━━ Material shown
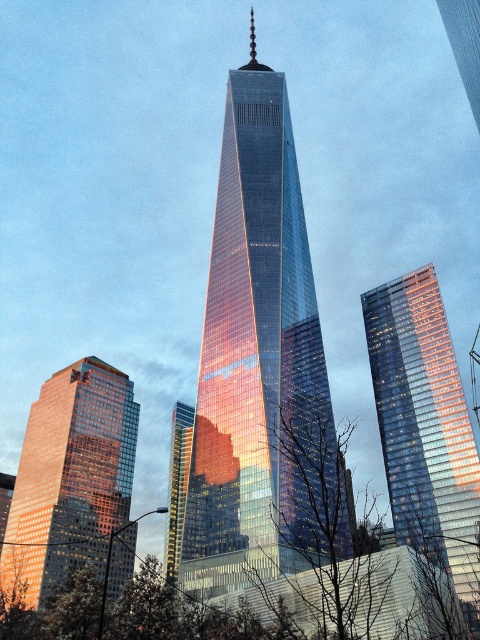
Question: Based on their relative distances, which object is nearer to the glassy reflective skyscraper at right?

Choices:
 (A) shiny glass skyscraper at center
 (B) gold reflective glass skyscraper at center

Answer: (A)

Question: Does shiny glass skyscraper at lower left have a greater width compared to gold reflective glass skyscraper at center?

Choices:
 (A) no
 (B) yes

Answer: (B)

Question: Is shiny glass skyscraper at center bigger than gold reflective glass skyscraper at center?

Choices:
 (A) yes
 (B) no

Answer: (A)

Question: Which point is farther to the camera?

Choices:
 (A) glassy reflective skyscraper at right
 (B) shiny glass skyscraper at lower left
 (C) gold reflective glass skyscraper at center

Answer: (C)

Question: Does shiny glass skyscraper at center appear on the left side of shiny glass skyscraper at lower left?

Choices:
 (A) no
 (B) yes

Answer: (A)

Question: Which of the following is the farthest from the observer?

Choices:
 (A) gold reflective glass skyscraper at center
 (B) glassy reflective skyscraper at right
 (C) shiny glass skyscraper at center
 (D) shiny glass skyscraper at lower left

Answer: (A)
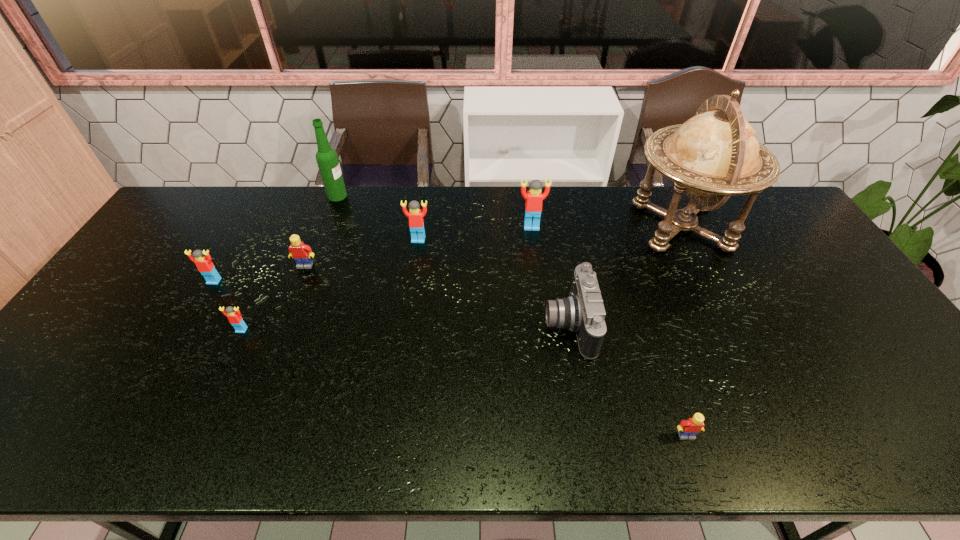
Locate an element on the screen. The width and height of the screenshot is (960, 540). the tallest object is located at coordinates (715, 154).

Locate an element on the screen. The image size is (960, 540). the rightmost object is located at coordinates (715, 154).

The height and width of the screenshot is (540, 960). In order to click on green beer bottle in this screenshot , I will do `click(326, 157)`.

Identify the location of the eighth shortest object. The height and width of the screenshot is (540, 960). (326, 157).

This screenshot has height=540, width=960. I want to click on the second Lego from right to left, so click(534, 197).

Where is `the biggest red Lego`? The image size is (960, 540). the biggest red Lego is located at coordinates (534, 197).

Where is `the fourth Lego from left to right`? Image resolution: width=960 pixels, height=540 pixels. the fourth Lego from left to right is located at coordinates [416, 223].

Where is `the second farthest Lego`? the second farthest Lego is located at coordinates [x=416, y=223].

You are a GUI agent. You are given a task and a screenshot of the screen. Output one action in this format:
    pyautogui.click(x=<x>, y=<y>)
    Task: Click on the camera
    This screenshot has width=960, height=540.
    Given the screenshot: What is the action you would take?
    pyautogui.click(x=583, y=312)

You are a GUI agent. You are given a task and a screenshot of the screen. Output one action in this format:
    pyautogui.click(x=<x>, y=<y>)
    Task: Click on the fourth nearest object
    This screenshot has height=540, width=960.
    Given the screenshot: What is the action you would take?
    pyautogui.click(x=204, y=265)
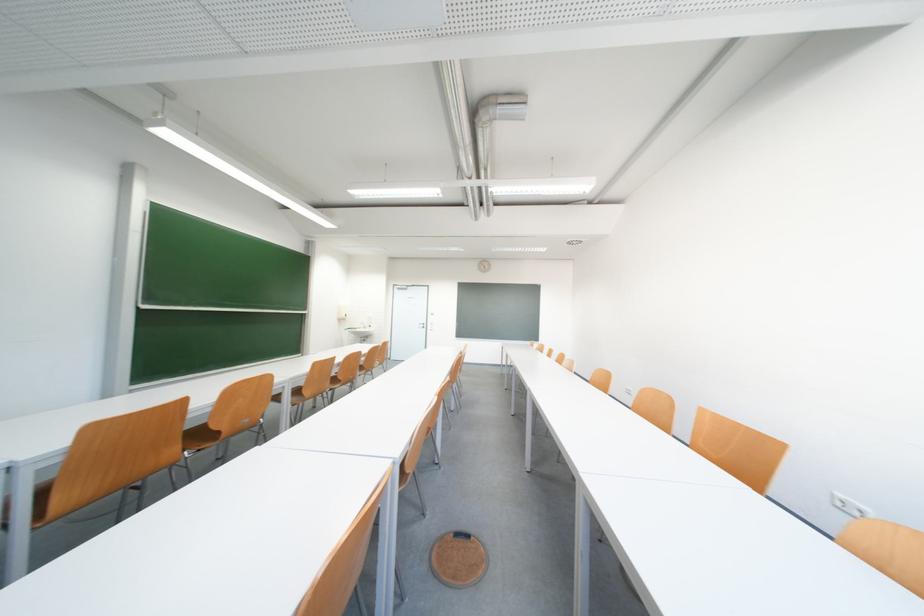
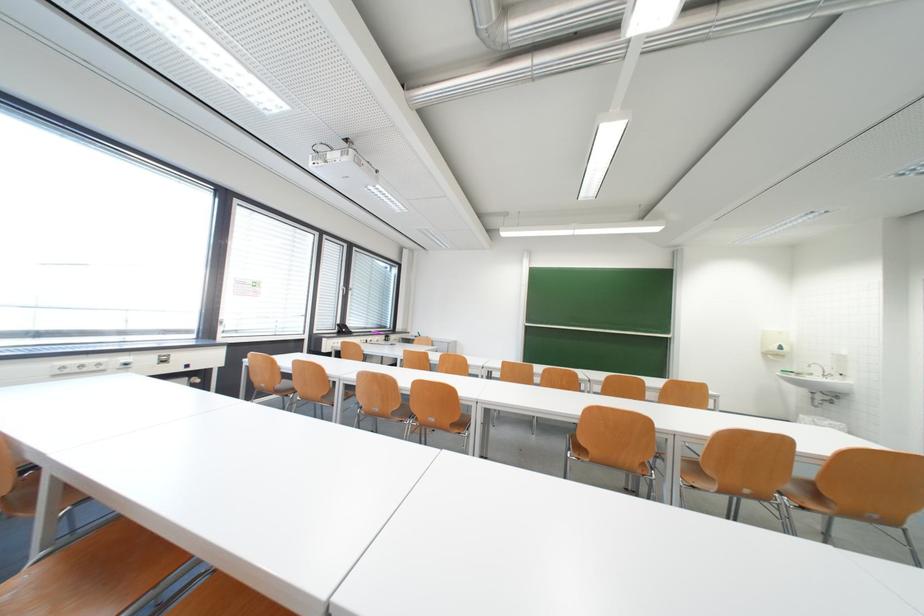
Locate, in the second image, the point that corresponds to (x=103, y=431) in the first image.

(414, 354)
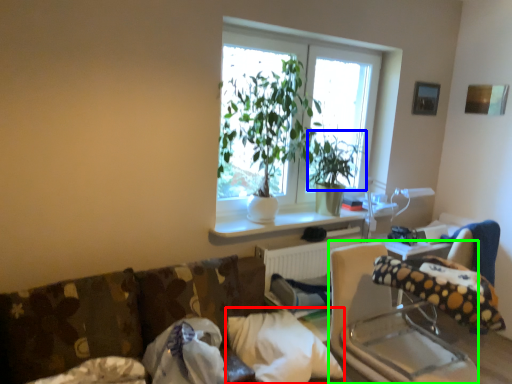
Question: Which object is the closest to the pillow (highlighted by a red box)? Choose among these: plant (highlighted by a blue box) or rocking chair (highlighted by a green box).

Choices:
 (A) plant
 (B) rocking chair

Answer: (B)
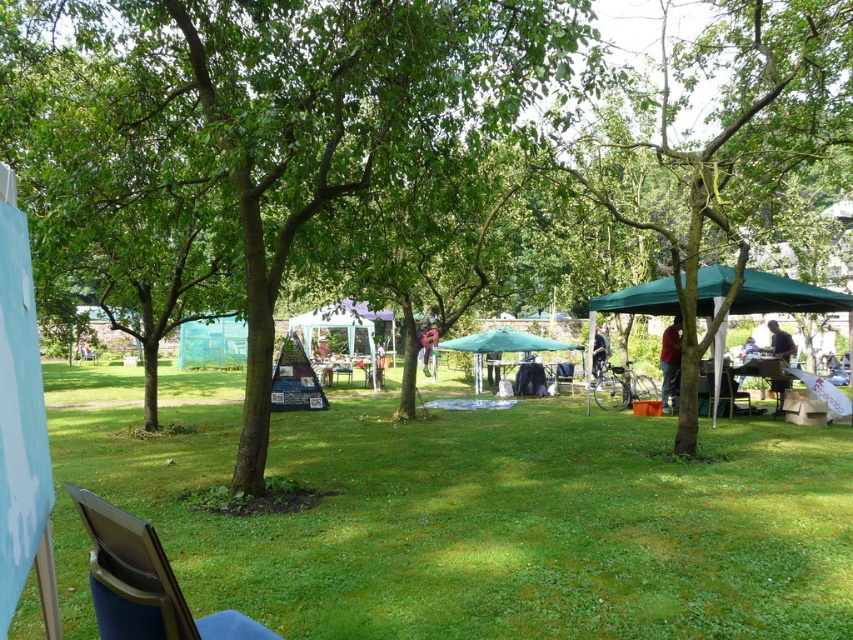
Question: Observing the image, what is the correct spatial positioning of blue fabric folding chair at lower left in reference to matte black backpack at center?

Choices:
 (A) right
 (B) left

Answer: (A)

Question: Among these points, which one is farthest from the camera?

Choices:
 (A) (784, 352)
 (B) (665, 336)
 (C) (572, 364)

Answer: (C)

Question: Can you confirm if blue fabric chair at center is positioned above matte black backpack at center?

Choices:
 (A) no
 (B) yes

Answer: (A)

Question: Which of the following is the closest to the observer?

Choices:
 (A) reddish-pink fabric at center
 (B) dark brown leather jacket at lower right
 (C) blue fabric folding chair at lower left

Answer: (C)

Question: Does blue fabric folding chair at lower left have a larger size compared to green fabric umbrella at center?

Choices:
 (A) yes
 (B) no

Answer: (A)

Question: Which of the following is the farthest from the observer?

Choices:
 (A) green leafy tree at center
 (B) matte black backpack at center
 (C) dark brown leather jacket at center

Answer: (B)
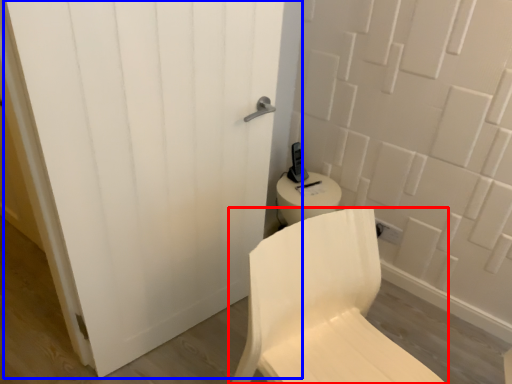
Question: Which object is further to the camera taking this photo, chair (highlighted by a red box) or door (highlighted by a blue box)?

Choices:
 (A) chair
 (B) door

Answer: (B)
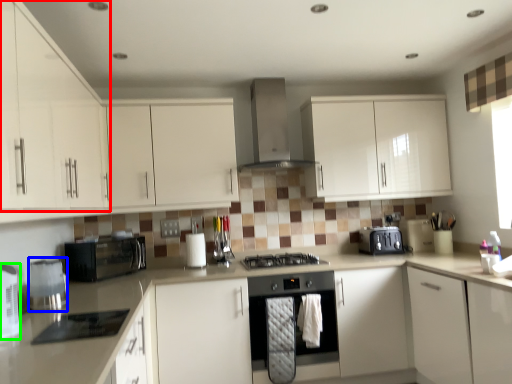
Question: Which object is the farthest from cabinetry (highlighted by a red box)? Choose among these: kitchen appliance (highlighted by a blue box) or appliance (highlighted by a green box).

Choices:
 (A) kitchen appliance
 (B) appliance

Answer: (B)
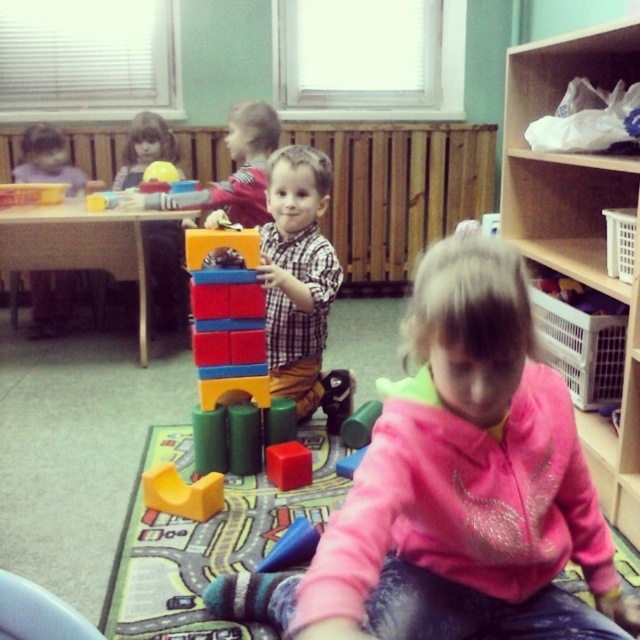
In the scene shown: You are a teacher in the classroom and want to place a new poster on the wall above the rubber block at center. Is the wooden bookshelf at upper right in a suitable position to hang the poster?

The wooden bookshelf at upper right is above the rubber block at center, so it is in a suitable position to hang the poster above the rubber block at center.

Looking at this image, you are a teacher in the classroom and need to place a new toy between the checkered fabric shirt at center and the rubber block at center. Where should you place it?

The checkered fabric shirt at center is positioned on the right side of the rubber block at center, so placing the new toy between them would require placing it to the left of the checkered fabric shirt at center and to the right of the rubber block at center.

Based on the scene description, where exactly are the multicolored plastic blocks at center located in terms of their 2D coordinates?

The multicolored plastic blocks at center are located at the 2D coordinates of point (227, 364).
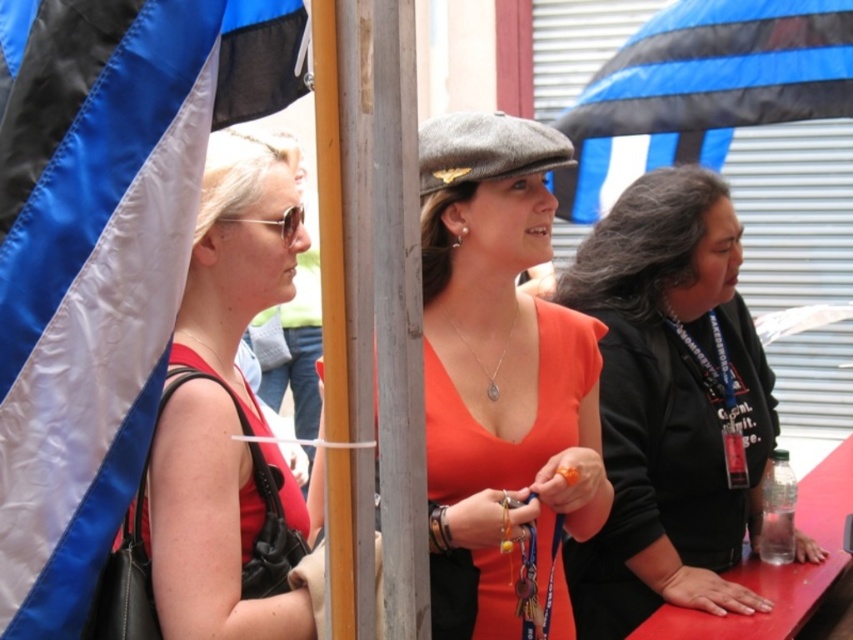
Can you confirm if matte black tank top at left is bigger than silver/chain necklace at center?

Indeed, matte black tank top at left has a larger size compared to silver/chain necklace at center.

The height and width of the screenshot is (640, 853). What do you see at coordinates (224, 406) in the screenshot?
I see `matte black tank top at left` at bounding box center [224, 406].

Is point (253, 509) less distant than point (454, 330)?

That is True.

At what (x,y) coordinates should I click in order to perform the action: click on matte black tank top at left. Please return your answer as a coordinate pair (x, y). The height and width of the screenshot is (640, 853). Looking at the image, I should click on (224, 406).

Does point (225, 269) come behind point (778, 3)?

No, it is not.

Who is more distant from viewer, (200, 280) or (593, 80)?

Point (593, 80)

Identify the location of matte black tank top at left. The height and width of the screenshot is (640, 853). (224, 406).

Between orange matte shirt at center and gray wool beret at center, which one appears on the right side from the viewer's perspective?

From the viewer's perspective, orange matte shirt at center appears more on the right side.

Can you confirm if orange matte shirt at center is thinner than gray wool beret at center?

In fact, orange matte shirt at center might be wider than gray wool beret at center.

Which is in front, point (682, 589) or point (474, 156)?

Point (474, 156) is in front.

Identify the location of orange matte shirt at center. (669, 403).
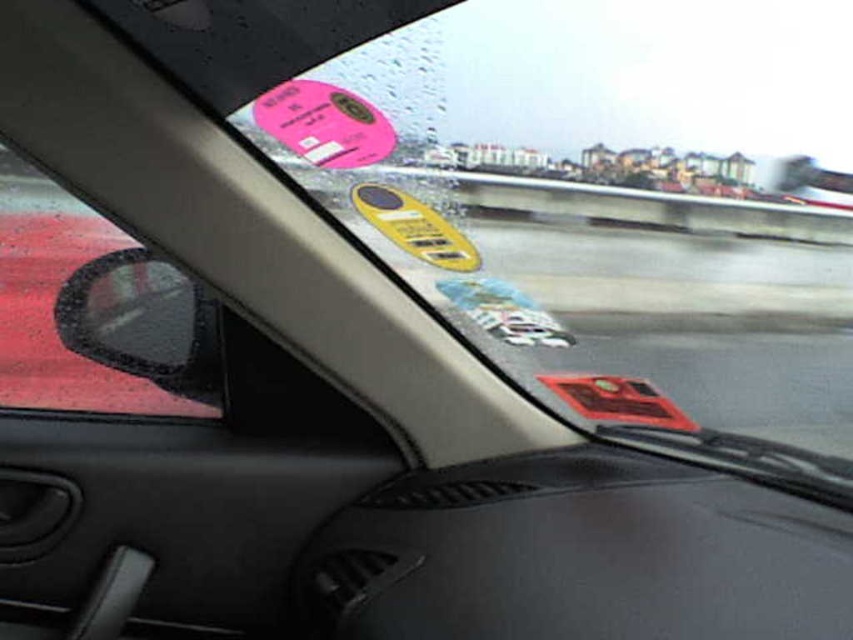
Can you confirm if transparent rubber side mirror at left is smaller than red matte sticker at center?

Yes.

Is transparent rubber side mirror at left taller than red matte sticker at center?

Yes, transparent rubber side mirror at left is taller than red matte sticker at center.

Is point (85, 404) positioned behind point (595, 417)?

No, (85, 404) is in front of (595, 417).

Where is `transparent rubber side mirror at left`? transparent rubber side mirror at left is located at coordinates (57, 301).

Measure the distance from pink glossy sticker at upper center to red matte sticker at center.

pink glossy sticker at upper center is 3.92 feet away from red matte sticker at center.

Based on the photo, is pink glossy sticker at upper center positioned in front of red matte sticker at center?

Yes, it is.

In order to click on pink glossy sticker at upper center in this screenshot , I will do `click(323, 124)`.

Where is `pink glossy sticker at upper center`? The height and width of the screenshot is (640, 853). pink glossy sticker at upper center is located at coordinates tap(323, 124).

Between transparent rubber side mirror at left and yellow matte keychain at center, which one is positioned lower?

transparent rubber side mirror at left is below.

From the picture: Is transparent rubber side mirror at left to the left of yellow matte keychain at center from the viewer's perspective?

Yes, transparent rubber side mirror at left is to the left of yellow matte keychain at center.

Describe the element at coordinates (57, 301) in the screenshot. The width and height of the screenshot is (853, 640). I see `transparent rubber side mirror at left` at that location.

I want to click on transparent rubber side mirror at left, so click(x=57, y=301).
━━━━
Objective: Rewrite all of the items above as a numbered list, one line per entry, omitting blank lines and the pictures.

Written answer:
1. Question: Based on their relative distances, which object is nearer to the glassy reflective skyscraper at right?
2. Choices:
3.  (A) shiny glass skyscraper at center
4.  (B) gold reflective glass skyscraper at center
5. Answer: (A)
6. Question: Does shiny glass skyscraper at lower left have a greater width compared to gold reflective glass skyscraper at center?
7. Choices:
8.  (A) no
9.  (B) yes
10. Answer: (B)
11. Question: Is shiny glass skyscraper at center bigger than gold reflective glass skyscraper at center?
12. Choices:
13.  (A) yes
14.  (B) no
15. Answer: (A)
16. Question: Which point is farther to the camera?
17. Choices:
18.  (A) glassy reflective skyscraper at right
19.  (B) shiny glass skyscraper at lower left
20.  (C) gold reflective glass skyscraper at center
21. Answer: (C)
22. Question: Does shiny glass skyscraper at center appear on the left side of shiny glass skyscraper at lower left?
23. Choices:
24.  (A) no
25.  (B) yes
26. Answer: (A)
27. Question: Which of the following is the farthest from the observer?
28. Choices:
29.  (A) gold reflective glass skyscraper at center
30.  (B) glassy reflective skyscraper at right
31.  (C) shiny glass skyscraper at center
32.  (D) shiny glass skyscraper at lower left
33. Answer: (A)
34. Locate an element on the screen. The width and height of the screenshot is (960, 540). the tallest object is located at coordinates (715, 154).
35. Locate an element on the screen. The image size is (960, 540). the rightmost object is located at coordinates (715, 154).
36. The height and width of the screenshot is (540, 960). In order to click on green beer bottle in this screenshot , I will do `click(326, 157)`.
37. Identify the location of the eighth shortest object. The height and width of the screenshot is (540, 960). (326, 157).
38. This screenshot has height=540, width=960. I want to click on the second Lego from right to left, so click(534, 197).
39. Where is `the biggest red Lego`? The image size is (960, 540). the biggest red Lego is located at coordinates (534, 197).
40. Where is `the fourth Lego from left to right`? Image resolution: width=960 pixels, height=540 pixels. the fourth Lego from left to right is located at coordinates [416, 223].
41. Where is `the second farthest Lego`? the second farthest Lego is located at coordinates [x=416, y=223].
42. You are a GUI agent. You are given a task and a screenshot of the screen. Output one action in this format:
43.     pyautogui.click(x=<x>, y=<y>)
44.     Task: Click on the camera
45.     This screenshot has width=960, height=540.
46.     Given the screenshot: What is the action you would take?
47.     pyautogui.click(x=583, y=312)
48. You are a GUI agent. You are given a task and a screenshot of the screen. Output one action in this format:
49.     pyautogui.click(x=<x>, y=<y>)
50.     Task: Click on the fourth nearest object
51.     This screenshot has height=540, width=960.
52.     Given the screenshot: What is the action you would take?
53.     pyautogui.click(x=204, y=265)
54. Locate, in the second image, the point that corresponds to (x=103, y=431) in the first image.
55. (414, 354)
56. Question: Which object is the closest to the pillow (highlighted by a red box)? Choose among these: plant (highlighted by a blue box) or rocking chair (highlighted by a green box).
57. Choices:
58.  (A) plant
59.  (B) rocking chair
60. Answer: (B)
61. Question: Observing the image, what is the correct spatial positioning of blue fabric folding chair at lower left in reference to matte black backpack at center?
62. Choices:
63.  (A) right
64.  (B) left
65. Answer: (A)
66. Question: Among these points, which one is farthest from the camera?
67. Choices:
68.  (A) (784, 352)
69.  (B) (665, 336)
70.  (C) (572, 364)
71. Answer: (C)
72. Question: Can you confirm if blue fabric chair at center is positioned above matte black backpack at center?
73. Choices:
74.  (A) no
75.  (B) yes
76. Answer: (A)
77. Question: Which of the following is the closest to the observer?
78. Choices:
79.  (A) reddish-pink fabric at center
80.  (B) dark brown leather jacket at lower right
81.  (C) blue fabric folding chair at lower left
82. Answer: (C)
83. Question: Does blue fabric folding chair at lower left have a larger size compared to green fabric umbrella at center?
84. Choices:
85.  (A) yes
86.  (B) no
87. Answer: (A)
88. Question: Which of the following is the farthest from the observer?
89. Choices:
90.  (A) green leafy tree at center
91.  (B) matte black backpack at center
92.  (C) dark brown leather jacket at center
93. Answer: (B)
94. Question: Which object is further to the camera taking this photo, chair (highlighted by a red box) or door (highlighted by a blue box)?
95. Choices:
96.  (A) chair
97.  (B) door
98. Answer: (B)
99. Question: Which object is the farthest from cabinetry (highlighted by a red box)? Choose among these: kitchen appliance (highlighted by a blue box) or appliance (highlighted by a green box).
100. Choices:
101.  (A) kitchen appliance
102.  (B) appliance
103. Answer: (B)
104. In the scene shown: You are a teacher in the classroom and want to place a new poster on the wall above the rubber block at center. Is the wooden bookshelf at upper right in a suitable position to hang the poster?
105. The wooden bookshelf at upper right is above the rubber block at center, so it is in a suitable position to hang the poster above the rubber block at center.
106. Looking at this image, you are a teacher in the classroom and need to place a new toy between the checkered fabric shirt at center and the rubber block at center. Where should you place it?
107. The checkered fabric shirt at center is positioned on the right side of the rubber block at center, so placing the new toy between them would require placing it to the left of the checkered fabric shirt at center and to the right of the rubber block at center.
108. Based on the scene description, where exactly are the multicolored plastic blocks at center located in terms of their 2D coordinates?
109. The multicolored plastic blocks at center are located at the 2D coordinates of point (227, 364).
110. Can you confirm if matte black tank top at left is bigger than silver/chain necklace at center?
111. Indeed, matte black tank top at left has a larger size compared to silver/chain necklace at center.
112. The height and width of the screenshot is (640, 853). What do you see at coordinates (224, 406) in the screenshot?
113. I see `matte black tank top at left` at bounding box center [224, 406].
114. Is point (253, 509) less distant than point (454, 330)?
115. That is True.
116. At what (x,y) coordinates should I click in order to perform the action: click on matte black tank top at left. Please return your answer as a coordinate pair (x, y). The height and width of the screenshot is (640, 853). Looking at the image, I should click on (224, 406).
117. Does point (225, 269) come behind point (778, 3)?
118. No, it is not.
119. Who is more distant from viewer, (200, 280) or (593, 80)?
120. Point (593, 80)
121. Identify the location of matte black tank top at left. The height and width of the screenshot is (640, 853). (224, 406).
122. Between orange matte shirt at center and gray wool beret at center, which one appears on the right side from the viewer's perspective?
123. From the viewer's perspective, orange matte shirt at center appears more on the right side.
124. Can you confirm if orange matte shirt at center is thinner than gray wool beret at center?
125. In fact, orange matte shirt at center might be wider than gray wool beret at center.
126. Which is in front, point (682, 589) or point (474, 156)?
127. Point (474, 156) is in front.
128. Identify the location of orange matte shirt at center. (669, 403).
129. Can you confirm if transparent rubber side mirror at left is smaller than red matte sticker at center?
130. Yes.
131. Is transparent rubber side mirror at left taller than red matte sticker at center?
132. Yes, transparent rubber side mirror at left is taller than red matte sticker at center.
133. Is point (85, 404) positioned behind point (595, 417)?
134. No, (85, 404) is in front of (595, 417).
135. Where is `transparent rubber side mirror at left`? transparent rubber side mirror at left is located at coordinates (57, 301).
136. Measure the distance from pink glossy sticker at upper center to red matte sticker at center.
137. pink glossy sticker at upper center is 3.92 feet away from red matte sticker at center.
138. Based on the photo, is pink glossy sticker at upper center positioned in front of red matte sticker at center?
139. Yes, it is.
140. In order to click on pink glossy sticker at upper center in this screenshot , I will do `click(323, 124)`.
141. Where is `pink glossy sticker at upper center`? The height and width of the screenshot is (640, 853). pink glossy sticker at upper center is located at coordinates tap(323, 124).
142. Between transparent rubber side mirror at left and yellow matte keychain at center, which one is positioned lower?
143. transparent rubber side mirror at left is below.
144. From the picture: Is transparent rubber side mirror at left to the left of yellow matte keychain at center from the viewer's perspective?
145. Yes, transparent rubber side mirror at left is to the left of yellow matte keychain at center.
146. Describe the element at coordinates (57, 301) in the screenshot. The width and height of the screenshot is (853, 640). I see `transparent rubber side mirror at left` at that location.
147. I want to click on transparent rubber side mirror at left, so click(x=57, y=301).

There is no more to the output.